◆ Task statement:
For the records that follow, please set down exactly the lines between the one holding "(416, 307) = (383, 337): pink" and the one holding "(479, 369) = (463, 305): turquoise", inclusive, and only those.
#### Provided records
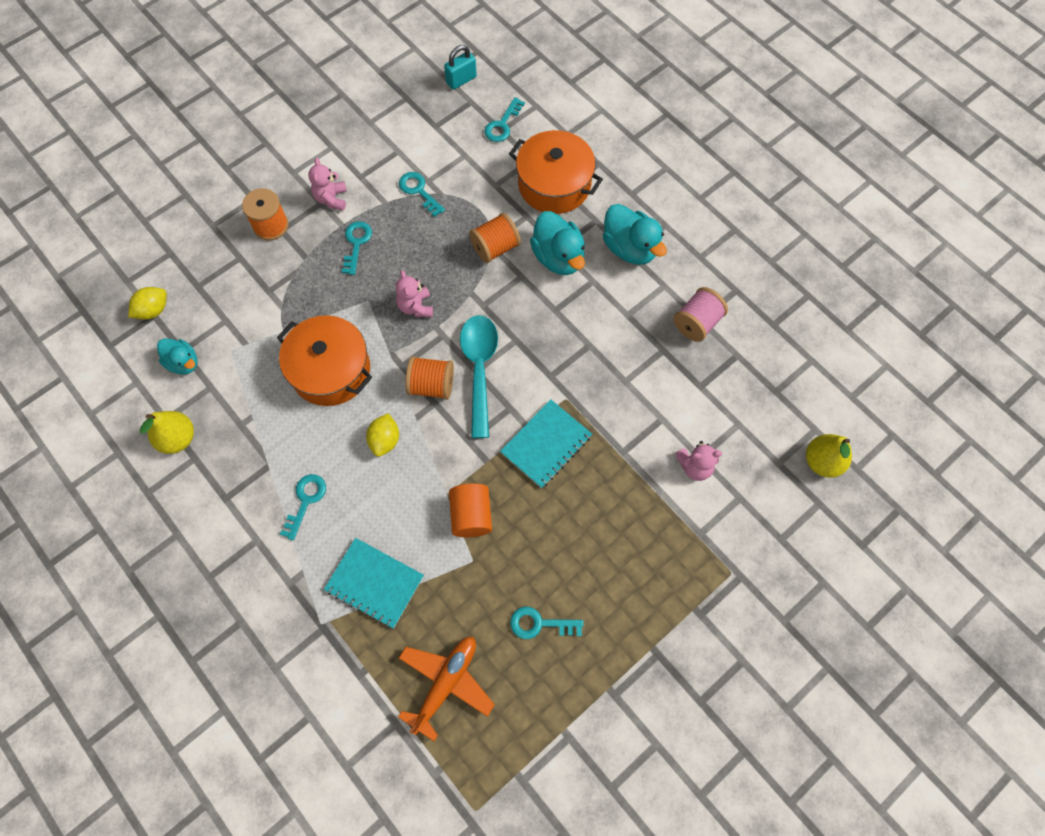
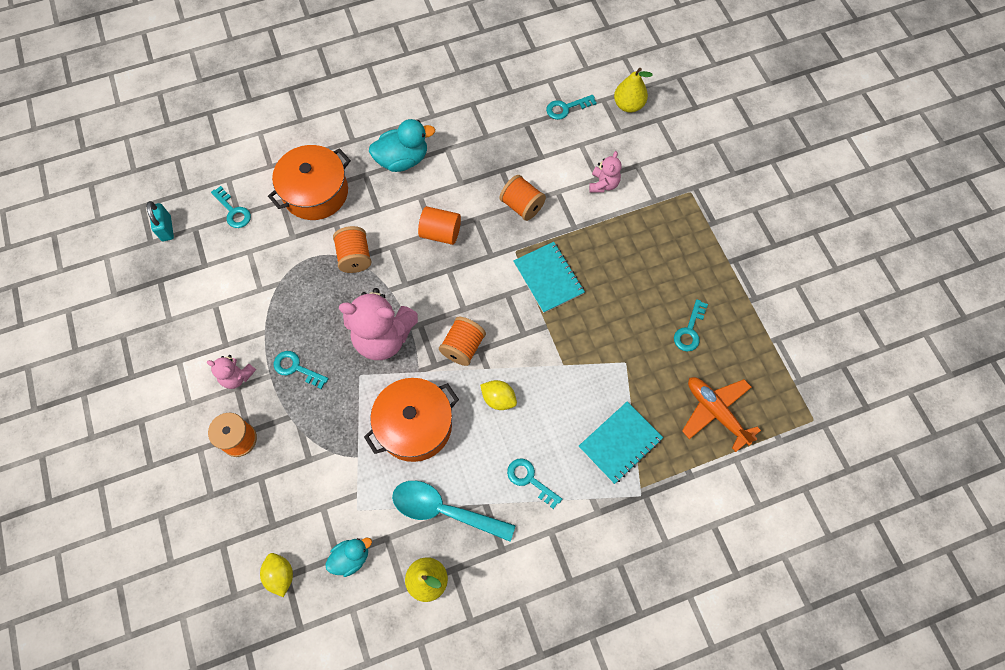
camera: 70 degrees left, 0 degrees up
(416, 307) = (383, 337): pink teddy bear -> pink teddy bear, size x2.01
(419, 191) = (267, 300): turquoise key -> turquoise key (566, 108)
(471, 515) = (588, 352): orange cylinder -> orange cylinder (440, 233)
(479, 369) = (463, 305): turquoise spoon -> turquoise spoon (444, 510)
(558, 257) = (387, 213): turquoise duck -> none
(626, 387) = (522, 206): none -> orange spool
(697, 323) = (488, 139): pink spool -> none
########
◆ Solution to this task:
(416, 307) = (383, 337): pink teddy bear -> pink teddy bear, size x2.01
(419, 191) = (267, 300): turquoise key -> turquoise key (566, 108)
(471, 515) = (588, 352): orange cylinder -> orange cylinder (440, 233)
(479, 369) = (463, 305): turquoise spoon -> turquoise spoon (444, 510)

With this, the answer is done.